### Problem to work on
Pull every line holding the word "button" out of the data and copy it.

Segment Start: Records to process

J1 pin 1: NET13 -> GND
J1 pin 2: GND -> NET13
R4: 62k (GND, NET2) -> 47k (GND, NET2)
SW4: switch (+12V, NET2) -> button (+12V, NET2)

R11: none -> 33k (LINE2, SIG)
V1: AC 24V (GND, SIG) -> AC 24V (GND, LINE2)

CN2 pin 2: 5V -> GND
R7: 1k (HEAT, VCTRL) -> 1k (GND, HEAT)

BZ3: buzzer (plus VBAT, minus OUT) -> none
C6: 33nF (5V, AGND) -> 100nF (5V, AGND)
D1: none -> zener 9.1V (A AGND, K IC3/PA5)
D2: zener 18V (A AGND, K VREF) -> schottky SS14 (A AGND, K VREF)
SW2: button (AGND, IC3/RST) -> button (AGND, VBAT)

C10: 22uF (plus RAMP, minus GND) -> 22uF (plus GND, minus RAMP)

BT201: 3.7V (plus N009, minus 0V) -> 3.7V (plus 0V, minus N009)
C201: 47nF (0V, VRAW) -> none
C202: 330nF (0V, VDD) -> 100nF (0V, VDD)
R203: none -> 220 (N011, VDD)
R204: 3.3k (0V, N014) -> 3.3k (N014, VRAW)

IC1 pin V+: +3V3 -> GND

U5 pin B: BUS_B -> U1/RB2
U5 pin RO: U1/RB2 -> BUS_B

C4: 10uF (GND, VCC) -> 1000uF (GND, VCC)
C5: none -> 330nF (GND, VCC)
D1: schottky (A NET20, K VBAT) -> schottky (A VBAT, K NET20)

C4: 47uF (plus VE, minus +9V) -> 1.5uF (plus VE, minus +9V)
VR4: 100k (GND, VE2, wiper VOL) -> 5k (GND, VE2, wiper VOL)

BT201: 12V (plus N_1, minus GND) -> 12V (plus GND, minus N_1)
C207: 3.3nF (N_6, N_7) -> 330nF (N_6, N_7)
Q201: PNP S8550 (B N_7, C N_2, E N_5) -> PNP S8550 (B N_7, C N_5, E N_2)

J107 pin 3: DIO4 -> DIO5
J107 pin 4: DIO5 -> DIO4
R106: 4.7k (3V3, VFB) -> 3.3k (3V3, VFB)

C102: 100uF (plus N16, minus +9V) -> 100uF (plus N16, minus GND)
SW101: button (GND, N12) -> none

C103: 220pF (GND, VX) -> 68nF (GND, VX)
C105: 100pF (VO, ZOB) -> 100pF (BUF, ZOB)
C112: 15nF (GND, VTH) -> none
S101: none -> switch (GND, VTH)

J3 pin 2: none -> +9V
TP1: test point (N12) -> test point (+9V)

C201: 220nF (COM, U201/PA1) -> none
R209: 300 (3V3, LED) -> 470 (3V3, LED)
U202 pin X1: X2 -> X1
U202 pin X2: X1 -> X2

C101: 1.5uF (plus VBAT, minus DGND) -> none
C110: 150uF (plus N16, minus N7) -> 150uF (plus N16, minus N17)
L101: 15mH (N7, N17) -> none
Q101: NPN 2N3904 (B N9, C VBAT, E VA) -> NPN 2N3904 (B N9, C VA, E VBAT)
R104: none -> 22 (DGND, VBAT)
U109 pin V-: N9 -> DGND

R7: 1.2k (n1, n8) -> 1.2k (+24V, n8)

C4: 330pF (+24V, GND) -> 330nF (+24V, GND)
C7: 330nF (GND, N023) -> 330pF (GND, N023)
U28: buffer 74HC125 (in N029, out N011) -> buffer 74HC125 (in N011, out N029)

Segment End: Records to process

### Exercise solution
SW4: switch (+12V, NET2) -> button (+12V, NET2)
SW2: button (AGND, IC3/RST) -> button (AGND, VBAT)
SW101: button (GND, N12) -> none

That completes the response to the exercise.